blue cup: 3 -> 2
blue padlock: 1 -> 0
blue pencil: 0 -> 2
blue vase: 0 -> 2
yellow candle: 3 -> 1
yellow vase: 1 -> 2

* * *

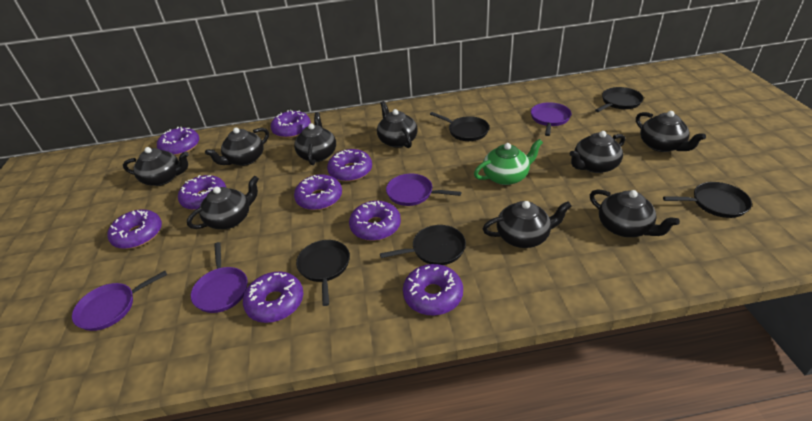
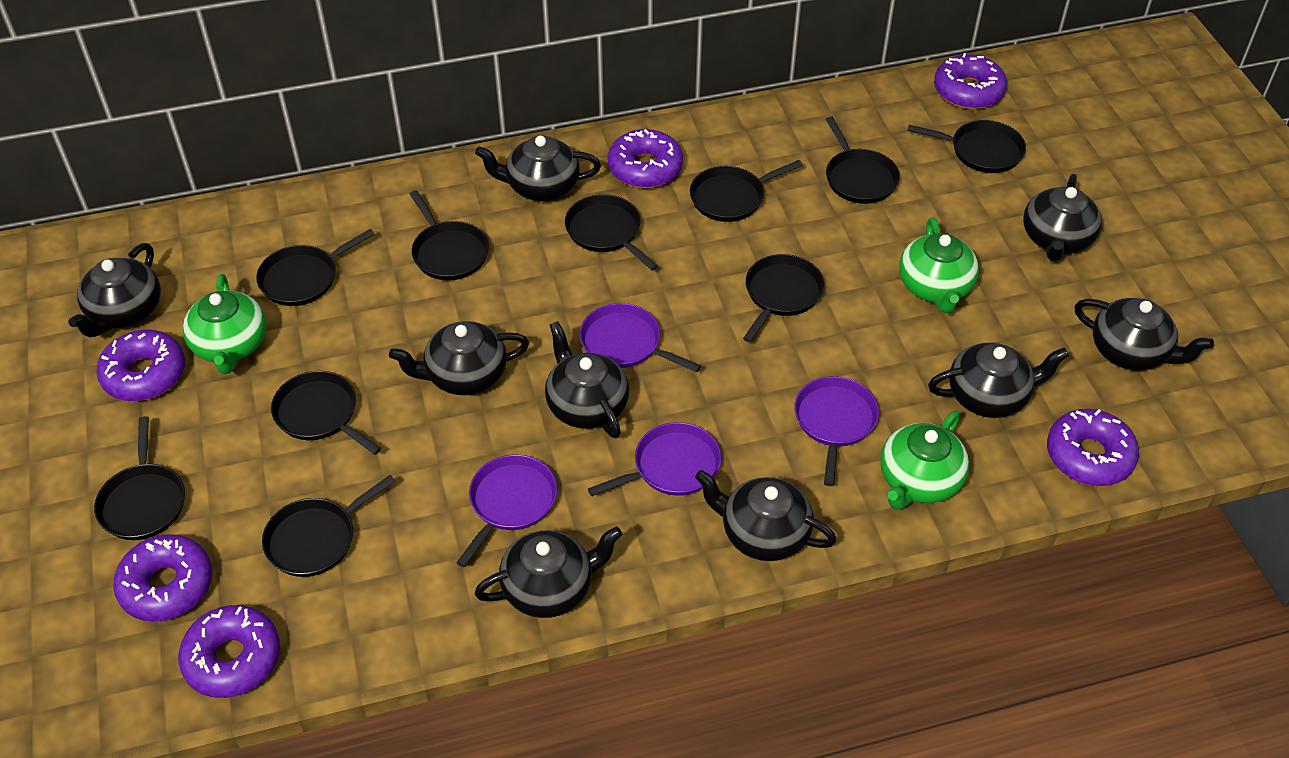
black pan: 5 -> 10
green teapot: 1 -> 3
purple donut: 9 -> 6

_Required action_
Only the number is required: state how many lines of the entries hold the word "blue".

_Output_
4